- [WHAT IS EXPECTED] Keep the wording of each record exactly the same when you repeat it, and leave out pictures.

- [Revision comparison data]
▬▬▬
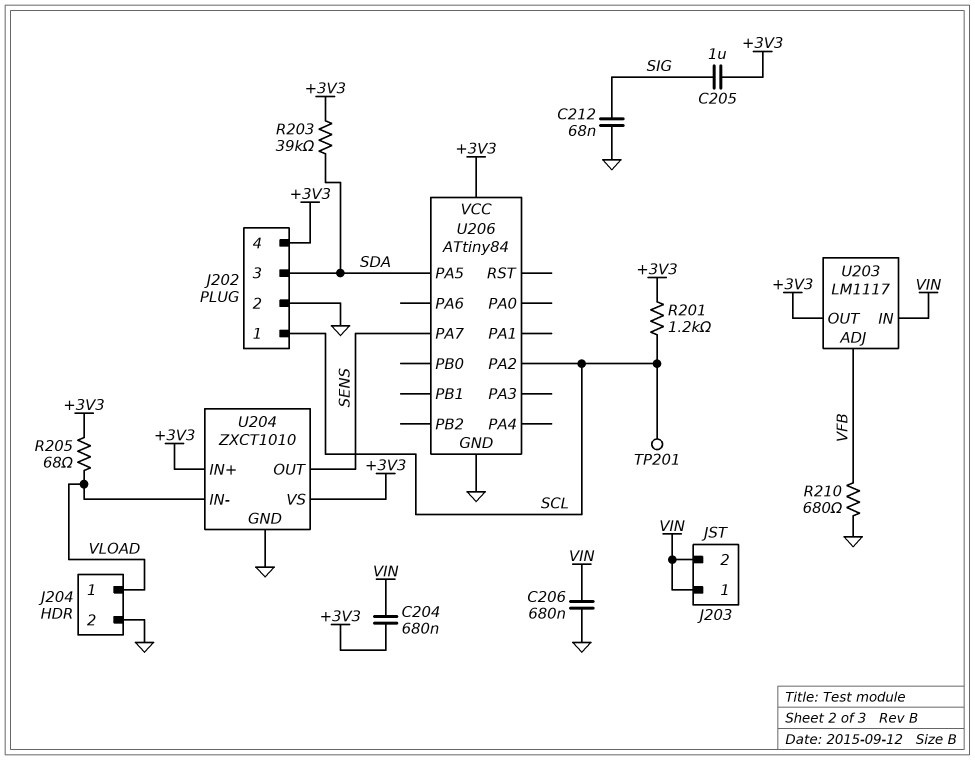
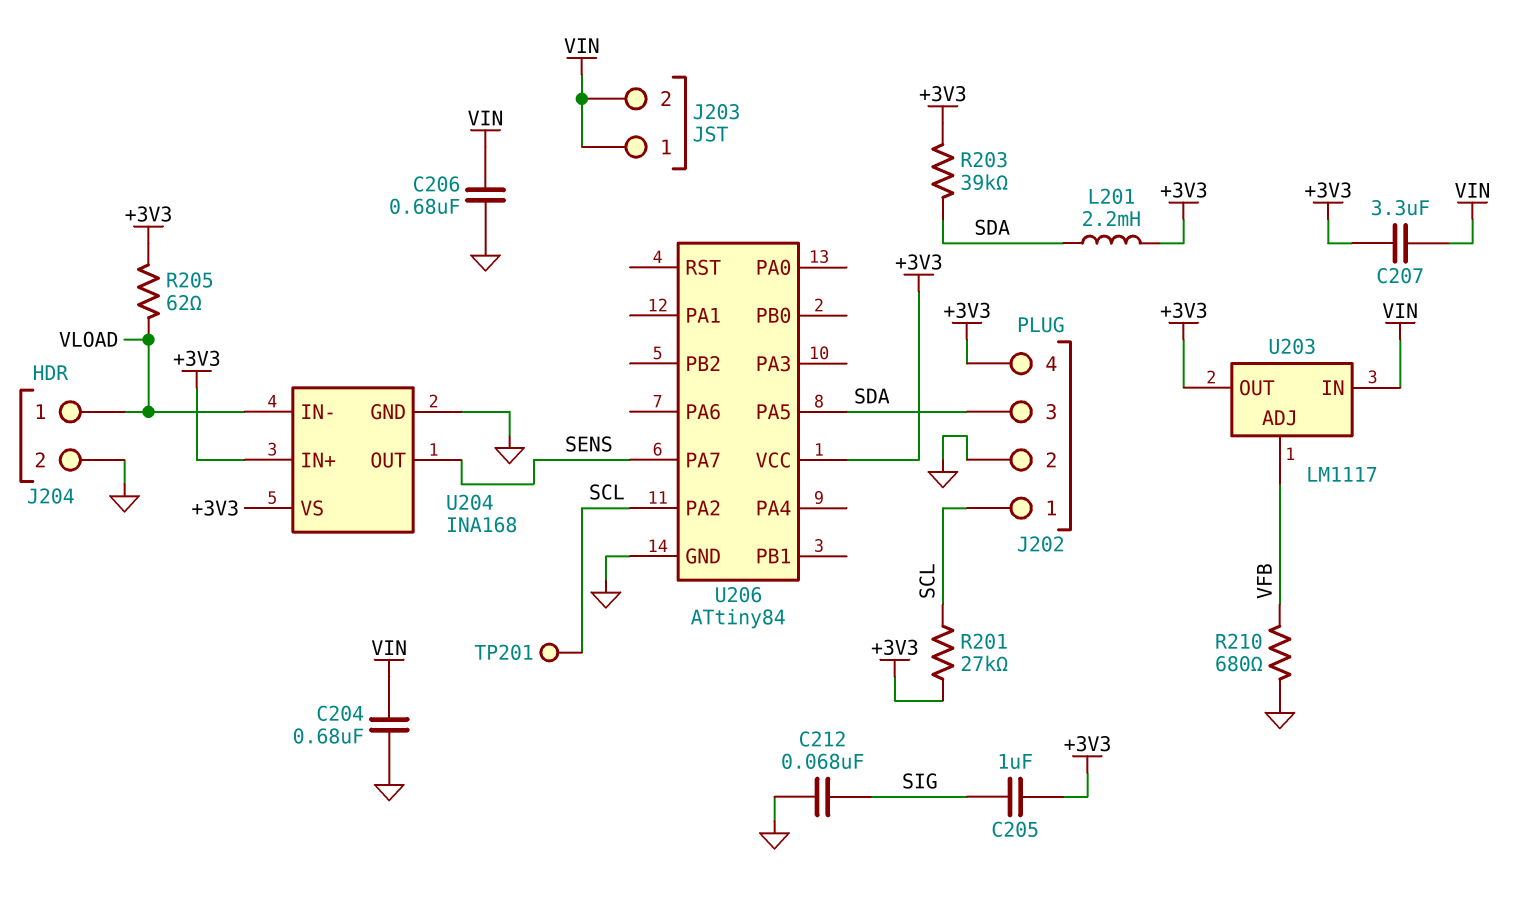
C204: 680nF (+3V3, VIN) -> 680nF (GND, VIN)
C207: none -> 3.3uF (+3V3, VIN)
L201: none -> 2.2mH (+3V3, SDA)
R201: 1.2k (+3V3, SCL) -> 27k (+3V3, SCL)
R205: 68 (+3V3, VLOAD) -> 62 (+3V3, VLOAD)
U204: ZXCT1010 -> INA168

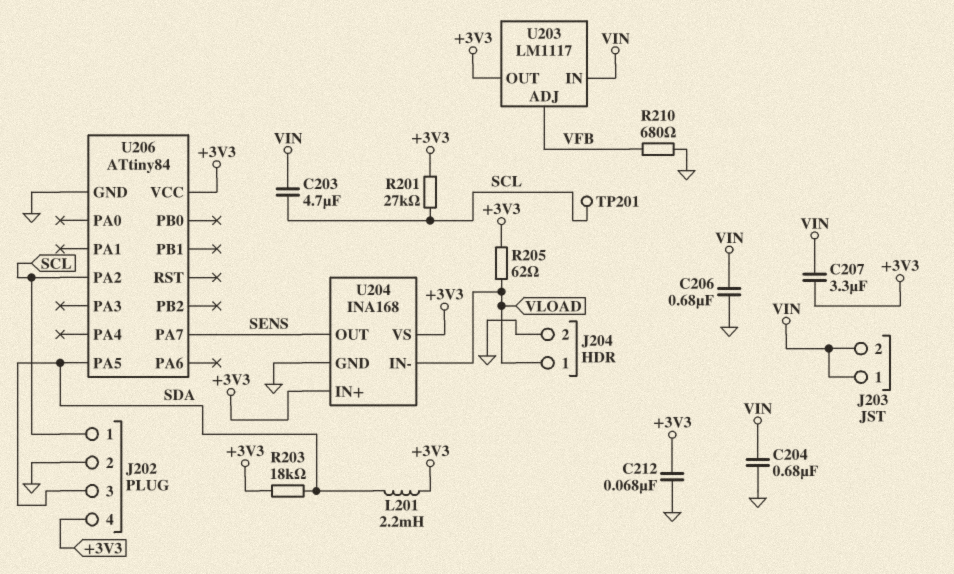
C203: none -> 4.7uF (SCL, VIN)
C205: 1uF (+3V3, SIG) -> none
C212: 68nF (GND, SIG) -> 68nF (+3V3, GND)
R203: 39k (+3V3, SDA) -> 18k (+3V3, SDA)

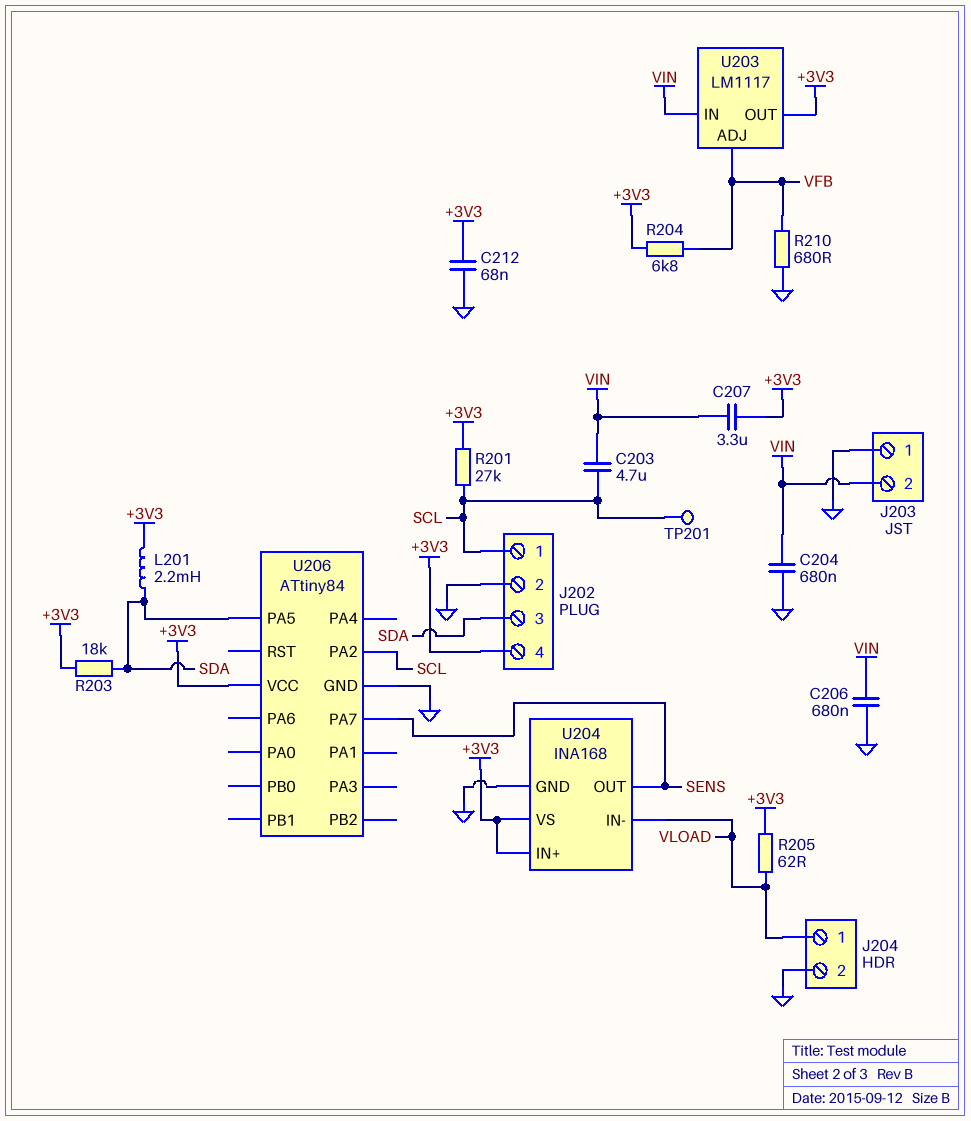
J203 pin 1: VIN -> GND
R204: none -> 6.8k (+3V3, VFB)

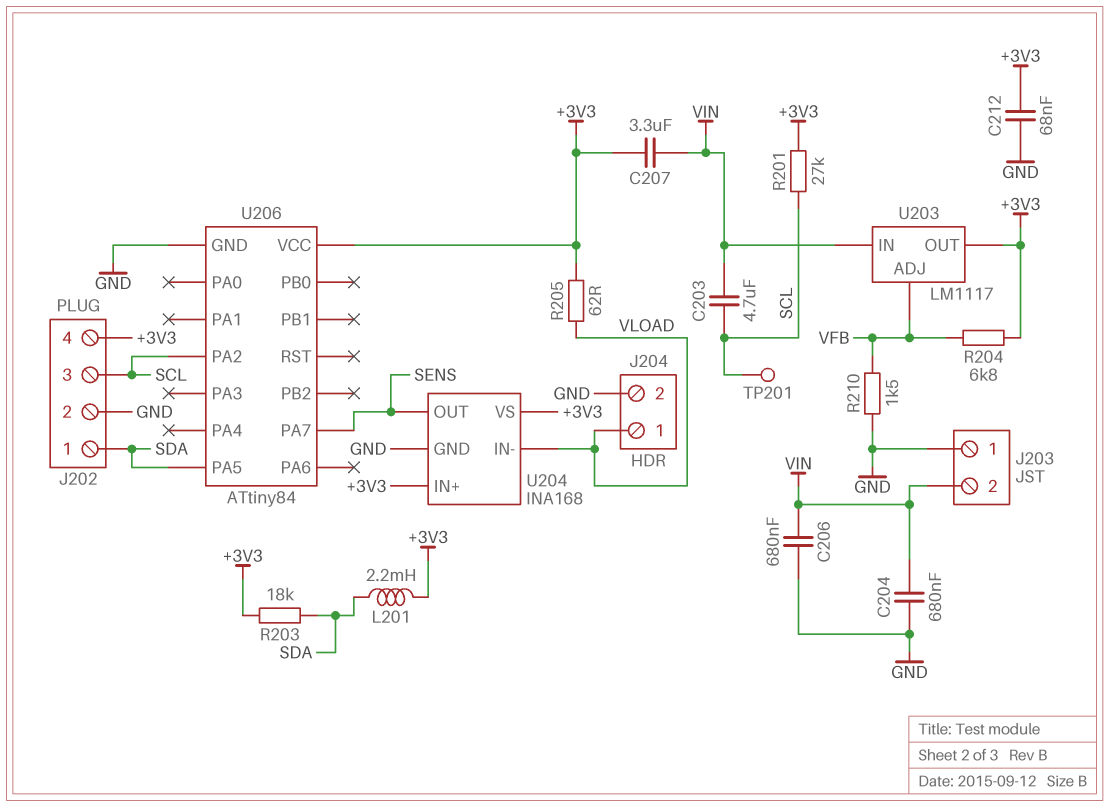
J202 pin 1: SCL -> SDA
J202 pin 3: SDA -> SCL
R210: 680 (GND, VFB) -> 1.5k (GND, VFB)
▬▬▬
- [RESULT]
C204: 680nF (+3V3, VIN) -> 680nF (GND, VIN)
C207: none -> 3.3uF (+3V3, VIN)
L201: none -> 2.2mH (+3V3, SDA)
R201: 1.2k (+3V3, SCL) -> 27k (+3V3, SCL)
R205: 68 (+3V3, VLOAD) -> 62 (+3V3, VLOAD)
U204: ZXCT1010 -> INA168

C203: none -> 4.7uF (SCL, VIN)
C205: 1uF (+3V3, SIG) -> none
C212: 68nF (GND, SIG) -> 68nF (+3V3, GND)
R203: 39k (+3V3, SDA) -> 18k (+3V3, SDA)

J203 pin 1: VIN -> GND
R204: none -> 6.8k (+3V3, VFB)

J202 pin 1: SCL -> SDA
J202 pin 3: SDA -> SCL
R210: 680 (GND, VFB) -> 1.5k (GND, VFB)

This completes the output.